### WHAT TO PRODUCE
Set down all of the records word for word.

### SOURCE RECORDS
┌──

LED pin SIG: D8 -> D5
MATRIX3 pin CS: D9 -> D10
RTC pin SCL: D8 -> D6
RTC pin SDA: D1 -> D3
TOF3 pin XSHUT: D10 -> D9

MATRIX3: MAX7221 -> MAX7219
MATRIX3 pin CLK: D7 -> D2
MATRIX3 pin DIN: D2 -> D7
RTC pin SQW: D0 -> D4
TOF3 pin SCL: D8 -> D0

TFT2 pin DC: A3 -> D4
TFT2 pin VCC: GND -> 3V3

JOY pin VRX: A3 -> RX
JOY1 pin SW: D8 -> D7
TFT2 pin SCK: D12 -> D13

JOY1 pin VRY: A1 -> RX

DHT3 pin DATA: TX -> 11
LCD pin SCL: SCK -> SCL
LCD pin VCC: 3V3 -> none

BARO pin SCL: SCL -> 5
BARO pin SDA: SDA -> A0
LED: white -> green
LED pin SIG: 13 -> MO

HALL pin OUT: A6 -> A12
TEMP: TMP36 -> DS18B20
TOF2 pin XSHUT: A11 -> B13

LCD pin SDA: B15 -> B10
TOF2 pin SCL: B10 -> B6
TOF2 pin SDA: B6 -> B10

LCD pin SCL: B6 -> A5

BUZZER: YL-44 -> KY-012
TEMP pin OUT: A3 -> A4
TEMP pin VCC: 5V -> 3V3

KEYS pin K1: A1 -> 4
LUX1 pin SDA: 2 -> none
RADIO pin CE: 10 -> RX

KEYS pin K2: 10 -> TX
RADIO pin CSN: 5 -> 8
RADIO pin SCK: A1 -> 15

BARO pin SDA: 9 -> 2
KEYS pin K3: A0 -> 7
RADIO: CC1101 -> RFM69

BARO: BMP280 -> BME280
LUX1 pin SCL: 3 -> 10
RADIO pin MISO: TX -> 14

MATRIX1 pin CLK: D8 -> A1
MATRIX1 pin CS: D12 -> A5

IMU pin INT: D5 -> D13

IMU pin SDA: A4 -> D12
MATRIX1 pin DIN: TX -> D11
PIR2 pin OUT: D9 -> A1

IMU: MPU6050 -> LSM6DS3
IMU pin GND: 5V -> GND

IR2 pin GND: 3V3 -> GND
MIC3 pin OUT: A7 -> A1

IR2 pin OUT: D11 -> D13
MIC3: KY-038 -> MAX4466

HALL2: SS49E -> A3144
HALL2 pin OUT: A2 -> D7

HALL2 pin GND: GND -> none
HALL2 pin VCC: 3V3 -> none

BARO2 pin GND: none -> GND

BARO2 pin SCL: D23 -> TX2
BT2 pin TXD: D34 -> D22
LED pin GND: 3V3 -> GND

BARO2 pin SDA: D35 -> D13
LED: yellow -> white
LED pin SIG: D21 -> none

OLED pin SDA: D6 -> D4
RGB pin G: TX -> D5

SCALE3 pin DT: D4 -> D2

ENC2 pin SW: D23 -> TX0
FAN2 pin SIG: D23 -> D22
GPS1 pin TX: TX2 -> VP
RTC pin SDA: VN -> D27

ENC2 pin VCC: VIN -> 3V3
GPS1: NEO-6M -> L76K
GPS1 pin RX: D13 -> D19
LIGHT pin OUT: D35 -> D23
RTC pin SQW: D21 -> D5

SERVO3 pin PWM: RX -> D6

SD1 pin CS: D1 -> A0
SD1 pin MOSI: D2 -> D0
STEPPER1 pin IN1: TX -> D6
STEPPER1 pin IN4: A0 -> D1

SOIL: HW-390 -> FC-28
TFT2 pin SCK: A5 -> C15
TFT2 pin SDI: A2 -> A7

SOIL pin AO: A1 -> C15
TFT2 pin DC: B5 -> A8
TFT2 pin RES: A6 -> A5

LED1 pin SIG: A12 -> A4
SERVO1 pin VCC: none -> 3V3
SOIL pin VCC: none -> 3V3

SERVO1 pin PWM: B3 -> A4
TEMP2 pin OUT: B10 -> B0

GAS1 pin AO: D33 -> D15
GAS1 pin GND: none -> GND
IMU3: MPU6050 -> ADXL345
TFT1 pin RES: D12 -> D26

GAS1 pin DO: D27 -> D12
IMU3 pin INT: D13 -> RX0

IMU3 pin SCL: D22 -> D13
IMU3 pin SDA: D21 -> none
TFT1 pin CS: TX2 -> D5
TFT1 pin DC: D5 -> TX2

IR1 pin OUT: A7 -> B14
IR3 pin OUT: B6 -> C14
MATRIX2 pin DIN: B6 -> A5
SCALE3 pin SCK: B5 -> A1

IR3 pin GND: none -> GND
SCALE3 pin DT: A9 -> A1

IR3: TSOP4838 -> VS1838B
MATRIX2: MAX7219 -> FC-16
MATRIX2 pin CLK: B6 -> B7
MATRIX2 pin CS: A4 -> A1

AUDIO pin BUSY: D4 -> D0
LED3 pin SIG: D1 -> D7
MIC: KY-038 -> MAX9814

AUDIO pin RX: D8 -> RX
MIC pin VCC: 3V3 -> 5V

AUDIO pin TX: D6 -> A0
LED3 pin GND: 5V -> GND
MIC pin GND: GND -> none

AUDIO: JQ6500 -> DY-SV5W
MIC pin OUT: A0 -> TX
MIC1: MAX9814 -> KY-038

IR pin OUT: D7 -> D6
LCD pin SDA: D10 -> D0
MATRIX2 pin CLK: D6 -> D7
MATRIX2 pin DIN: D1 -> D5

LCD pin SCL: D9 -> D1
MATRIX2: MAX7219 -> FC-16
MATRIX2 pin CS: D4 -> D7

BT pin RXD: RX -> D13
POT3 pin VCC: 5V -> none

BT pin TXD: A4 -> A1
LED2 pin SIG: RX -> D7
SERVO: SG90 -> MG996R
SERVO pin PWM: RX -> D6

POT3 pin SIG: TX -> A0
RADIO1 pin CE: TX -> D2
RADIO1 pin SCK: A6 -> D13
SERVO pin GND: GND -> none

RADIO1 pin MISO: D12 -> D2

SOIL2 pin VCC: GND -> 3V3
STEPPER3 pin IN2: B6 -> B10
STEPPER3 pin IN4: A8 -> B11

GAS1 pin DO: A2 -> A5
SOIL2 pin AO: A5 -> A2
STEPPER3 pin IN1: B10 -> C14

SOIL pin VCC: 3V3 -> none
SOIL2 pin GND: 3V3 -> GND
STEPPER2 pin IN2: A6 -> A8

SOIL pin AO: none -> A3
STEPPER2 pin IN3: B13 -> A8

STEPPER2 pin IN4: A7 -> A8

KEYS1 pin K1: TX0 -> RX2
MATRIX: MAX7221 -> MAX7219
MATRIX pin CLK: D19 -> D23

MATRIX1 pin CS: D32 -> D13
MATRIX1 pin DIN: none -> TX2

└──

### RESULT FOR THIS EXERCISE
LED pin SIG: D8 -> D5
MATRIX3 pin CS: D9 -> D10
RTC pin SCL: D8 -> D6
RTC pin SDA: D1 -> D3
TOF3 pin XSHUT: D10 -> D9

MATRIX3: MAX7221 -> MAX7219
MATRIX3 pin CLK: D7 -> D2
MATRIX3 pin DIN: D2 -> D7
RTC pin SQW: D0 -> D4
TOF3 pin SCL: D8 -> D0

TFT2 pin DC: A3 -> D4
TFT2 pin VCC: GND -> 3V3

JOY pin VRX: A3 -> RX
JOY1 pin SW: D8 -> D7
TFT2 pin SCK: D12 -> D13

JOY1 pin VRY: A1 -> RX

DHT3 pin DATA: TX -> 11
LCD pin SCL: SCK -> SCL
LCD pin VCC: 3V3 -> none

BARO pin SCL: SCL -> 5
BARO pin SDA: SDA -> A0
LED: white -> green
LED pin SIG: 13 -> MO

HALL pin OUT: A6 -> A12
TEMP: TMP36 -> DS18B20
TOF2 pin XSHUT: A11 -> B13

LCD pin SDA: B15 -> B10
TOF2 pin SCL: B10 -> B6
TOF2 pin SDA: B6 -> B10

LCD pin SCL: B6 -> A5

BUZZER: YL-44 -> KY-012
TEMP pin OUT: A3 -> A4
TEMP pin VCC: 5V -> 3V3

KEYS pin K1: A1 -> 4
LUX1 pin SDA: 2 -> none
RADIO pin CE: 10 -> RX

KEYS pin K2: 10 -> TX
RADIO pin CSN: 5 -> 8
RADIO pin SCK: A1 -> 15

BARO pin SDA: 9 -> 2
KEYS pin K3: A0 -> 7
RADIO: CC1101 -> RFM69

BARO: BMP280 -> BME280
LUX1 pin SCL: 3 -> 10
RADIO pin MISO: TX -> 14

MATRIX1 pin CLK: D8 -> A1
MATRIX1 pin CS: D12 -> A5

IMU pin INT: D5 -> D13

IMU pin SDA: A4 -> D12
MATRIX1 pin DIN: TX -> D11
PIR2 pin OUT: D9 -> A1

IMU: MPU6050 -> LSM6DS3
IMU pin GND: 5V -> GND

IR2 pin GND: 3V3 -> GND
MIC3 pin OUT: A7 -> A1

IR2 pin OUT: D11 -> D13
MIC3: KY-038 -> MAX4466

HALL2: SS49E -> A3144
HALL2 pin OUT: A2 -> D7

HALL2 pin GND: GND -> none
HALL2 pin VCC: 3V3 -> none

BARO2 pin GND: none -> GND

BARO2 pin SCL: D23 -> TX2
BT2 pin TXD: D34 -> D22
LED pin GND: 3V3 -> GND

BARO2 pin SDA: D35 -> D13
LED: yellow -> white
LED pin SIG: D21 -> none

OLED pin SDA: D6 -> D4
RGB pin G: TX -> D5

SCALE3 pin DT: D4 -> D2

ENC2 pin SW: D23 -> TX0
FAN2 pin SIG: D23 -> D22
GPS1 pin TX: TX2 -> VP
RTC pin SDA: VN -> D27

ENC2 pin VCC: VIN -> 3V3
GPS1: NEO-6M -> L76K
GPS1 pin RX: D13 -> D19
LIGHT pin OUT: D35 -> D23
RTC pin SQW: D21 -> D5

SERVO3 pin PWM: RX -> D6

SD1 pin CS: D1 -> A0
SD1 pin MOSI: D2 -> D0
STEPPER1 pin IN1: TX -> D6
STEPPER1 pin IN4: A0 -> D1

SOIL: HW-390 -> FC-28
TFT2 pin SCK: A5 -> C15
TFT2 pin SDI: A2 -> A7

SOIL pin AO: A1 -> C15
TFT2 pin DC: B5 -> A8
TFT2 pin RES: A6 -> A5

LED1 pin SIG: A12 -> A4
SERVO1 pin VCC: none -> 3V3
SOIL pin VCC: none -> 3V3

SERVO1 pin PWM: B3 -> A4
TEMP2 pin OUT: B10 -> B0

GAS1 pin AO: D33 -> D15
GAS1 pin GND: none -> GND
IMU3: MPU6050 -> ADXL345
TFT1 pin RES: D12 -> D26

GAS1 pin DO: D27 -> D12
IMU3 pin INT: D13 -> RX0

IMU3 pin SCL: D22 -> D13
IMU3 pin SDA: D21 -> none
TFT1 pin CS: TX2 -> D5
TFT1 pin DC: D5 -> TX2

IR1 pin OUT: A7 -> B14
IR3 pin OUT: B6 -> C14
MATRIX2 pin DIN: B6 -> A5
SCALE3 pin SCK: B5 -> A1

IR3 pin GND: none -> GND
SCALE3 pin DT: A9 -> A1

IR3: TSOP4838 -> VS1838B
MATRIX2: MAX7219 -> FC-16
MATRIX2 pin CLK: B6 -> B7
MATRIX2 pin CS: A4 -> A1

AUDIO pin BUSY: D4 -> D0
LED3 pin SIG: D1 -> D7
MIC: KY-038 -> MAX9814

AUDIO pin RX: D8 -> RX
MIC pin VCC: 3V3 -> 5V

AUDIO pin TX: D6 -> A0
LED3 pin GND: 5V -> GND
MIC pin GND: GND -> none

AUDIO: JQ6500 -> DY-SV5W
MIC pin OUT: A0 -> TX
MIC1: MAX9814 -> KY-038

IR pin OUT: D7 -> D6
LCD pin SDA: D10 -> D0
MATRIX2 pin CLK: D6 -> D7
MATRIX2 pin DIN: D1 -> D5

LCD pin SCL: D9 -> D1
MATRIX2: MAX7219 -> FC-16
MATRIX2 pin CS: D4 -> D7

BT pin RXD: RX -> D13
POT3 pin VCC: 5V -> none

BT pin TXD: A4 -> A1
LED2 pin SIG: RX -> D7
SERVO: SG90 -> MG996R
SERVO pin PWM: RX -> D6

POT3 pin SIG: TX -> A0
RADIO1 pin CE: TX -> D2
RADIO1 pin SCK: A6 -> D13
SERVO pin GND: GND -> none

RADIO1 pin MISO: D12 -> D2

SOIL2 pin VCC: GND -> 3V3
STEPPER3 pin IN2: B6 -> B10
STEPPER3 pin IN4: A8 -> B11

GAS1 pin DO: A2 -> A5
SOIL2 pin AO: A5 -> A2
STEPPER3 pin IN1: B10 -> C14

SOIL pin VCC: 3V3 -> none
SOIL2 pin GND: 3V3 -> GND
STEPPER2 pin IN2: A6 -> A8

SOIL pin AO: none -> A3
STEPPER2 pin IN3: B13 -> A8

STEPPER2 pin IN4: A7 -> A8

KEYS1 pin K1: TX0 -> RX2
MATRIX: MAX7221 -> MAX7219
MATRIX pin CLK: D19 -> D23

MATRIX1 pin CS: D32 -> D13
MATRIX1 pin DIN: none -> TX2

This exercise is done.